Revision comparison data:
::::
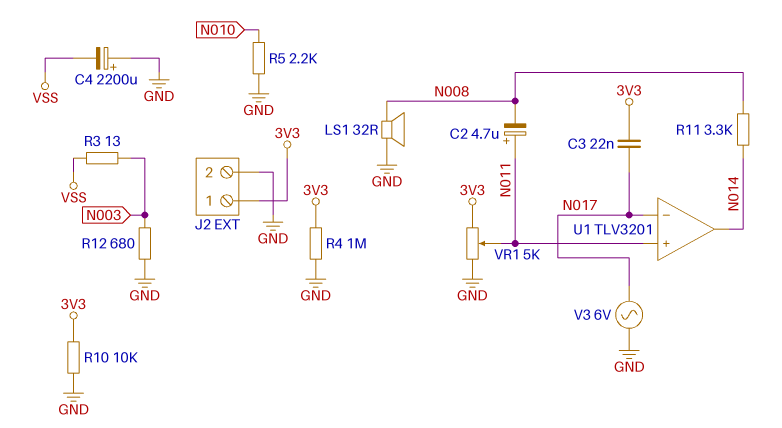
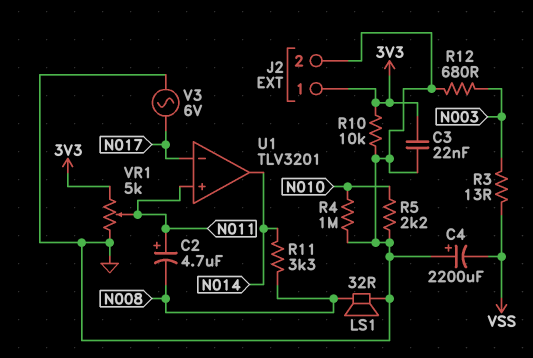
C3: 22nF (3V3, N017) -> 22nF (3V3, GND)
R4: 1M (3V3, GND) -> 1M (GND, N010)

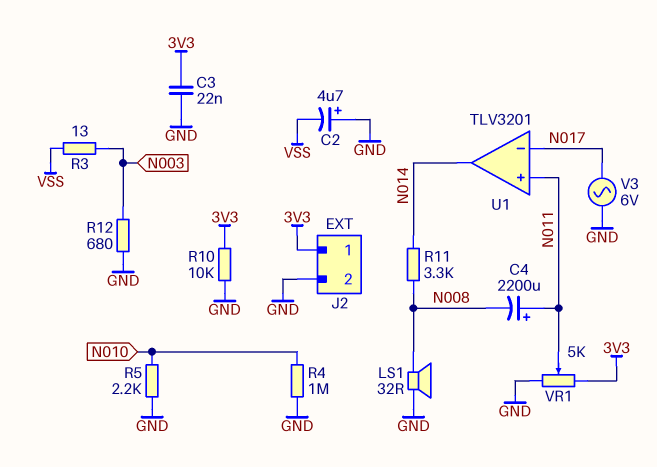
C2: 4.7uF (plus N011, minus N008) -> 4.7uF (plus GND, minus VSS)
C4: 2200uF (plus GND, minus VSS) -> 2200uF (plus N011, minus N008)

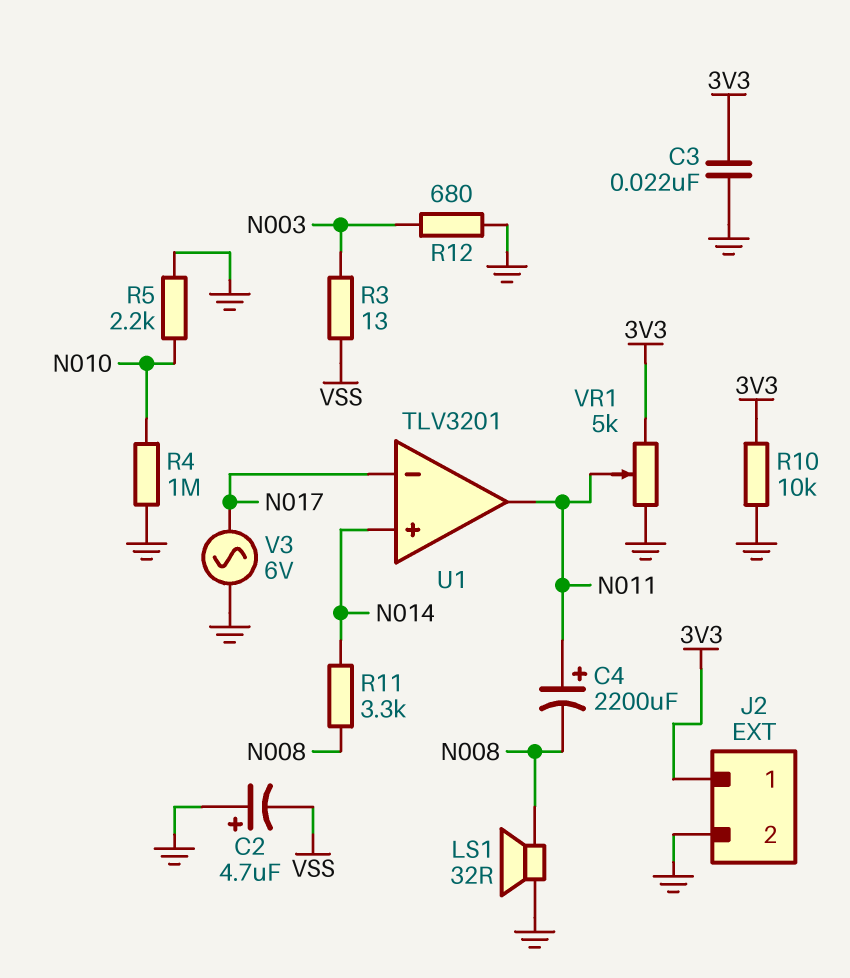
U1 pin in+: N011 -> N014
U1 pin out: N014 -> N011

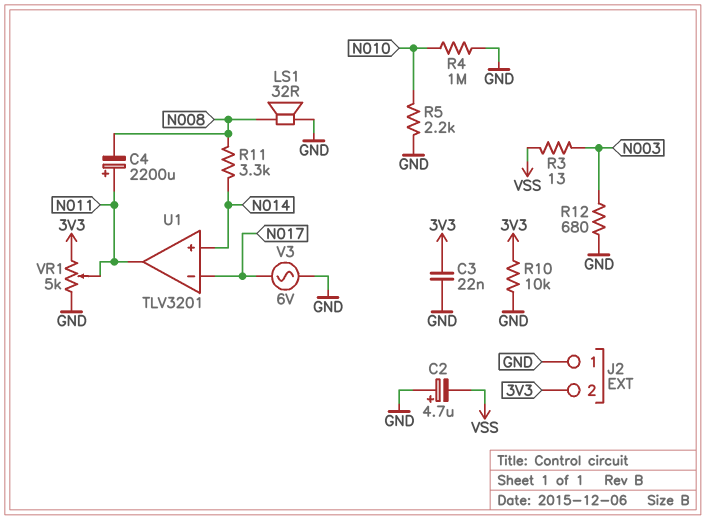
J2 pin 1: 3V3 -> GND
J2 pin 2: GND -> 3V3

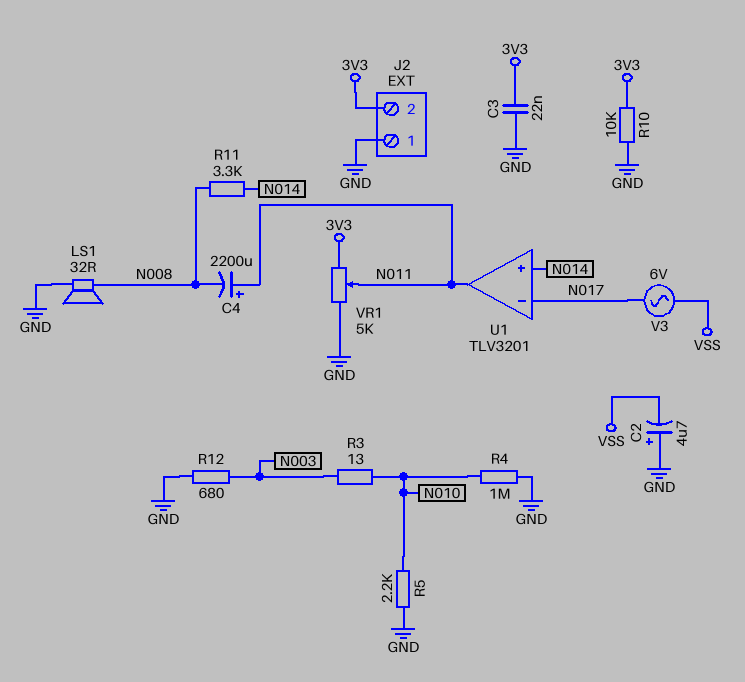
R3: 13 (N003, VSS) -> 13 (N003, N010)
V3: AC 6V (GND, N017) -> AC 6V (N017, VSS)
::::
### Instructions for the task:
Reproduce, without alteration and without pictures, only those lines that lie between the first line of the entries above and the line containing "U1 pin in+: N011 -> N014", both of them included.

### Result for this task:
C3: 22nF (3V3, N017) -> 22nF (3V3, GND)
R4: 1M (3V3, GND) -> 1M (GND, N010)

C2: 4.7uF (plus N011, minus N008) -> 4.7uF (plus GND, minus VSS)
C4: 2200uF (plus GND, minus VSS) -> 2200uF (plus N011, minus N008)

U1 pin in+: N011 -> N014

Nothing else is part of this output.